* TRY IT: Starting from the first line below, count the lines carrying the string "none" and answer with the count by itself.

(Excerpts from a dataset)

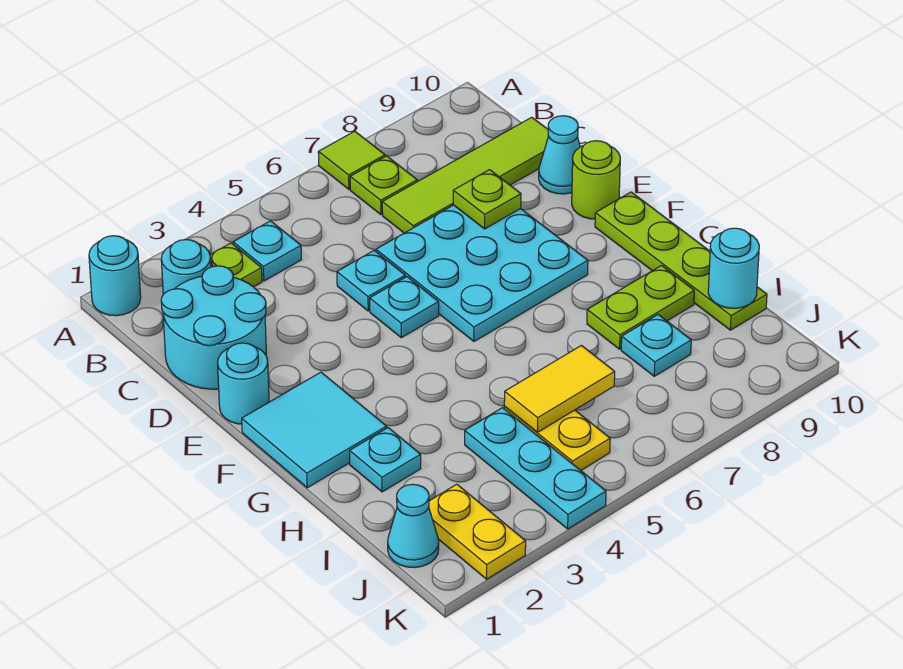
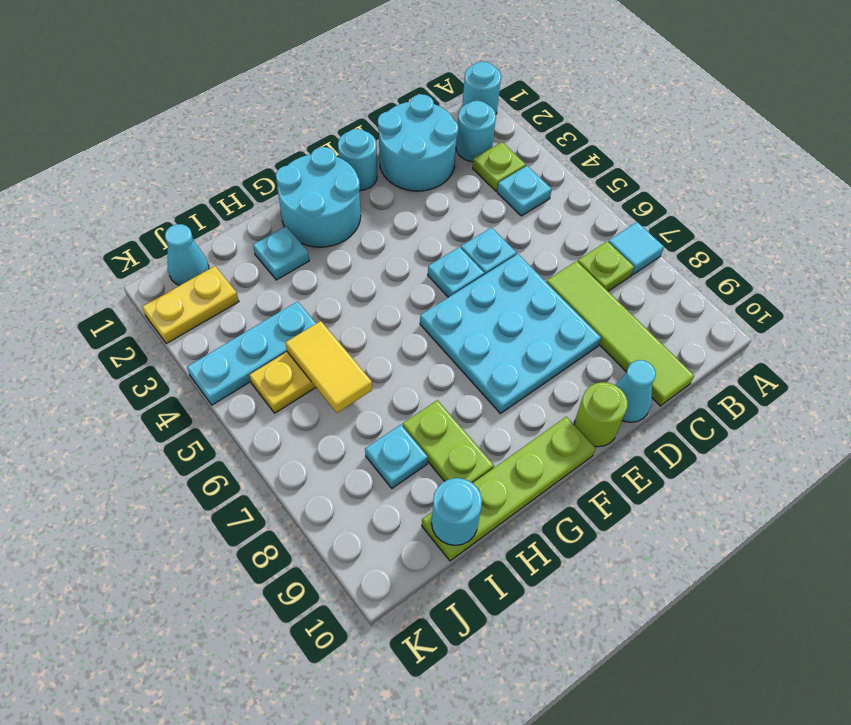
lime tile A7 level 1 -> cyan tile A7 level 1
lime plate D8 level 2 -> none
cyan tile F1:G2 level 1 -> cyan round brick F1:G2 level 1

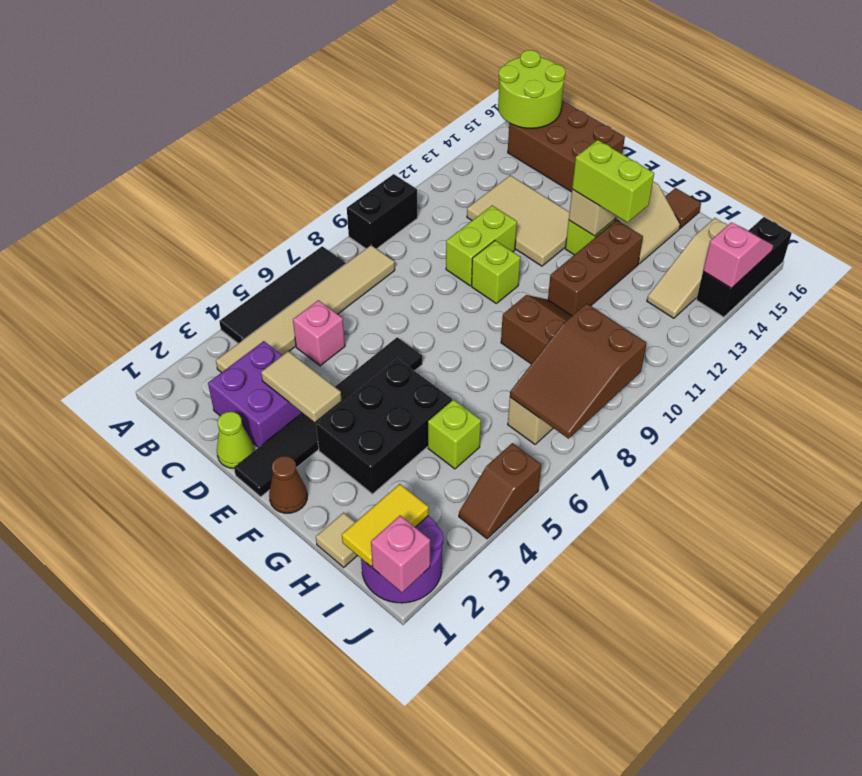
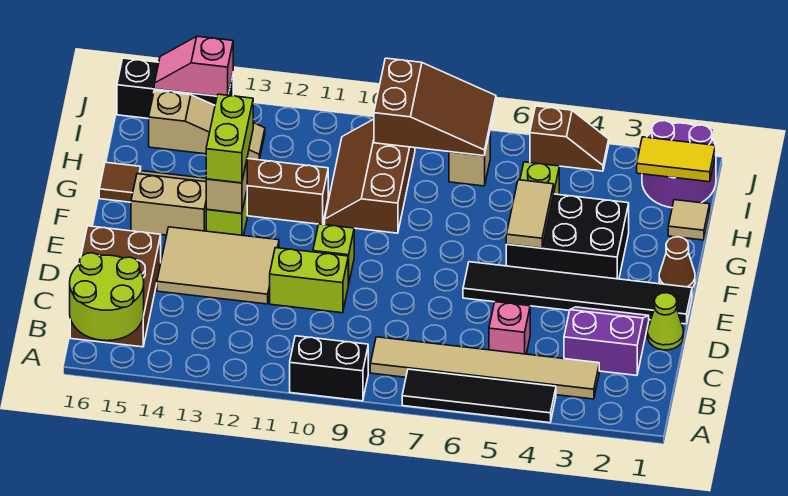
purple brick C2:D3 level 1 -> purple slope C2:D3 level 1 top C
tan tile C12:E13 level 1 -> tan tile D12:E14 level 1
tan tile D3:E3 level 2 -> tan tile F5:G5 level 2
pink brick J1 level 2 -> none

* THE COMPLETED TASK: 2